(Colored object listings)
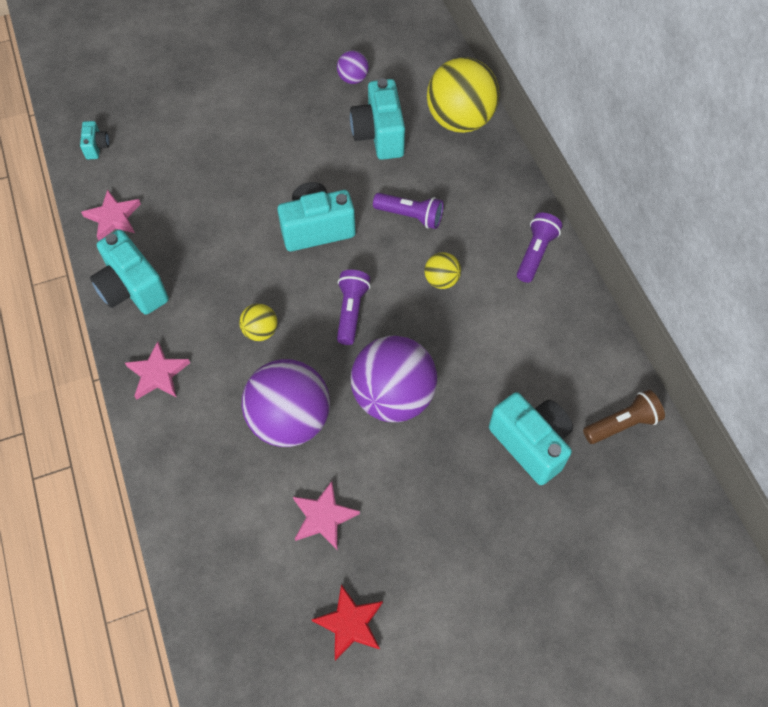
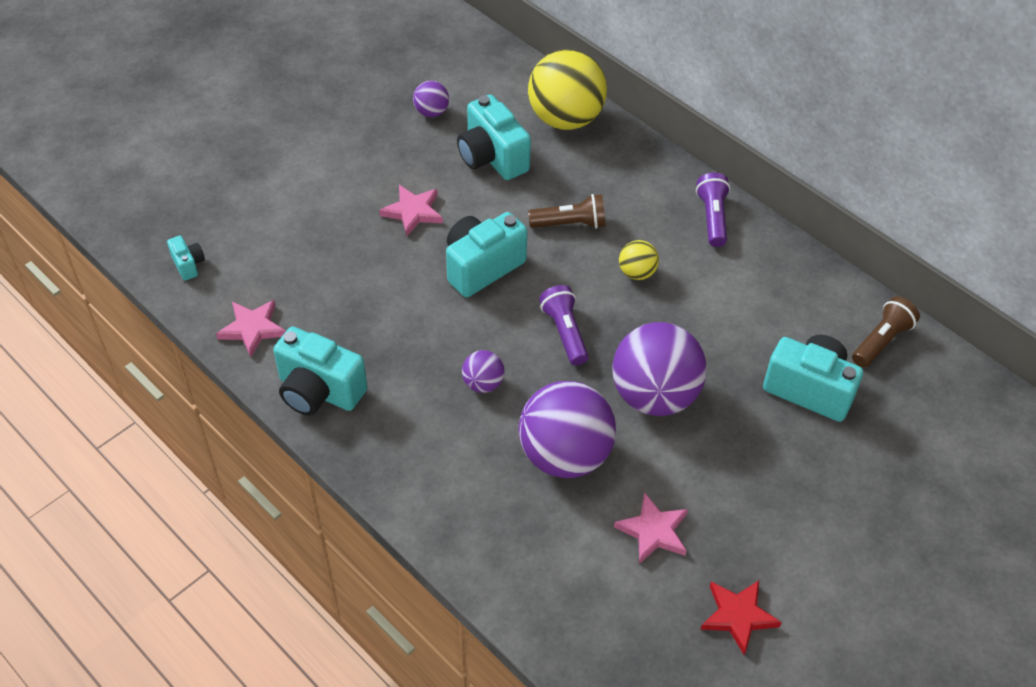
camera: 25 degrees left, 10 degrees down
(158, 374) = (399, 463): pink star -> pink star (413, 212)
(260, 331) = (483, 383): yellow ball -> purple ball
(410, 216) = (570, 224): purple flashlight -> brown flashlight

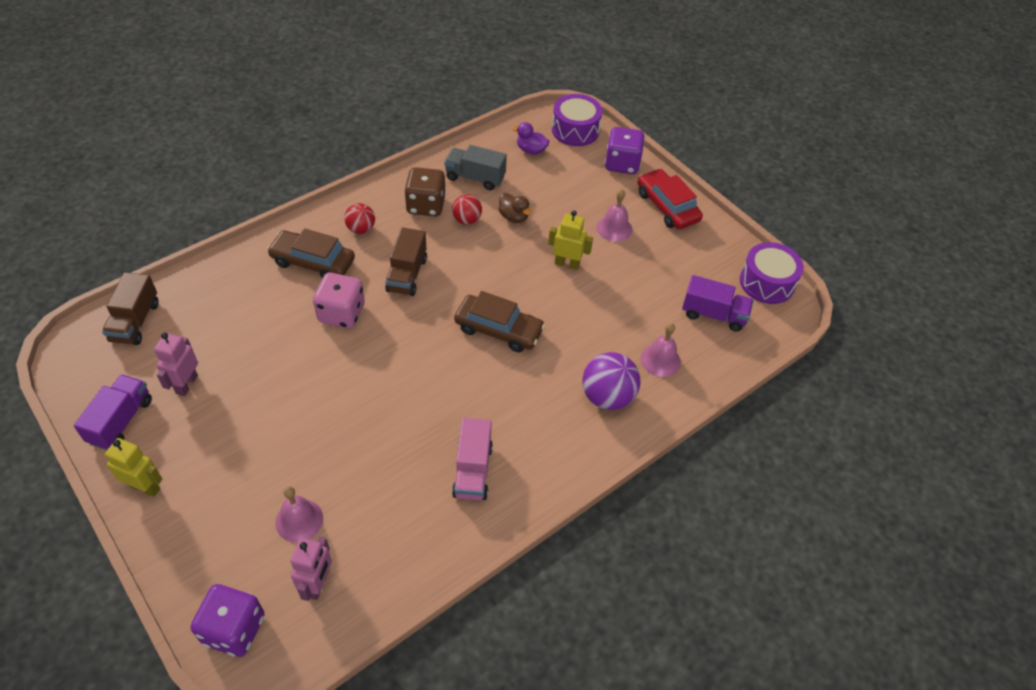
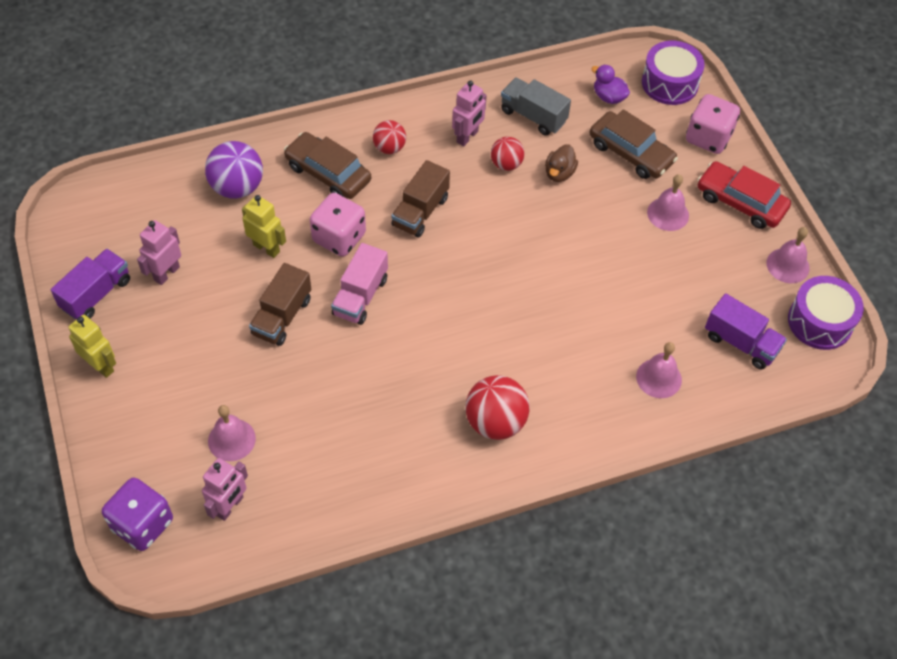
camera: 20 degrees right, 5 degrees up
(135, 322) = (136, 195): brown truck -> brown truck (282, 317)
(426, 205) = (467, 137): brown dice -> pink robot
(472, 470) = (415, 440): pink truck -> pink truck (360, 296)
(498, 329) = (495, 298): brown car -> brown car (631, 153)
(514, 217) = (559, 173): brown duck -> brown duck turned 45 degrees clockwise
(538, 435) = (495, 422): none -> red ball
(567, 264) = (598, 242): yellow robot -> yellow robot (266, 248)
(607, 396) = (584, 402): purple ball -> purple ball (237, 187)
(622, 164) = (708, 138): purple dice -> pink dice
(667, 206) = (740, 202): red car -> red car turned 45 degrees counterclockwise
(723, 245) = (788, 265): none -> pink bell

**What the task requires:**
Only the lines from the one containing "(426, 205) = (467, 137): brown" through the final line above should be duplicated, exactly as they stand.

**Written answer:**
(426, 205) = (467, 137): brown dice -> pink robot
(472, 470) = (415, 440): pink truck -> pink truck (360, 296)
(498, 329) = (495, 298): brown car -> brown car (631, 153)
(514, 217) = (559, 173): brown duck -> brown duck turned 45 degrees clockwise
(538, 435) = (495, 422): none -> red ball
(567, 264) = (598, 242): yellow robot -> yellow robot (266, 248)
(607, 396) = (584, 402): purple ball -> purple ball (237, 187)
(622, 164) = (708, 138): purple dice -> pink dice
(667, 206) = (740, 202): red car -> red car turned 45 degrees counterclockwise
(723, 245) = (788, 265): none -> pink bell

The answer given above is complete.